__WHAT THIS TASK INVOLVES__: Repeat only the lines below from the one containing "D8: LED green" through the one containing "U3 pin VSS: +3V3 -> DGND", inclusive, exactly as written.

[Structured diff data]
# # # #
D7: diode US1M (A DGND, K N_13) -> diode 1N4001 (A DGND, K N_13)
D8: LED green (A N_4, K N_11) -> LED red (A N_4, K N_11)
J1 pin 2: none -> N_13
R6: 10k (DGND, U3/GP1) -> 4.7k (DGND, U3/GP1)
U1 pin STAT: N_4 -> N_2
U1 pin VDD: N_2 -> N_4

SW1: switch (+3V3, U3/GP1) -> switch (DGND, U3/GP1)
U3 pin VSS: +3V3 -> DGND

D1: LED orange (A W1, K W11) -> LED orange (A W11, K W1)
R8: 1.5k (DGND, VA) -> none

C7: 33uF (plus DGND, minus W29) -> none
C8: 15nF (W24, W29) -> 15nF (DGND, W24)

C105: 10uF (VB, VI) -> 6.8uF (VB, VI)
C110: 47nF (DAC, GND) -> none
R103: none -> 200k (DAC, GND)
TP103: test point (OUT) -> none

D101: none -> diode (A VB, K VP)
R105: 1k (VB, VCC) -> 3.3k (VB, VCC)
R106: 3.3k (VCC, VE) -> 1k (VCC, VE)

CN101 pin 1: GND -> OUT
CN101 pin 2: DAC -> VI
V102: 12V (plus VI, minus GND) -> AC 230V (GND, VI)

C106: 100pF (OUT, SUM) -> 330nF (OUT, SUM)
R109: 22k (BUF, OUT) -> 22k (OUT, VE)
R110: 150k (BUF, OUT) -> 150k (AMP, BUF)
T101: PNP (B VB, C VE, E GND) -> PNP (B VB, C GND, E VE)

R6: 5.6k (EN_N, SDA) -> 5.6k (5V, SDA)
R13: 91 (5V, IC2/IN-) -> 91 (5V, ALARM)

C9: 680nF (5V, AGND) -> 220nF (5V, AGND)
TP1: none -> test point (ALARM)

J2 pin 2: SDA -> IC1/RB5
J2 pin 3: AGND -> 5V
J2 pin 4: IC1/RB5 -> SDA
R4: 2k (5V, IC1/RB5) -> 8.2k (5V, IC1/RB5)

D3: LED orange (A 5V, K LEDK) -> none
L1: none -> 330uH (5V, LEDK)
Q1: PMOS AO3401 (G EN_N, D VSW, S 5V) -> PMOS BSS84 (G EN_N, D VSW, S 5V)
# # # #
__RESPONSE FOR THIS EXERCISE__:
D8: LED green (A N_4, K N_11) -> LED red (A N_4, K N_11)
J1 pin 2: none -> N_13
R6: 10k (DGND, U3/GP1) -> 4.7k (DGND, U3/GP1)
U1 pin STAT: N_4 -> N_2
U1 pin VDD: N_2 -> N_4

SW1: switch (+3V3, U3/GP1) -> switch (DGND, U3/GP1)
U3 pin VSS: +3V3 -> DGND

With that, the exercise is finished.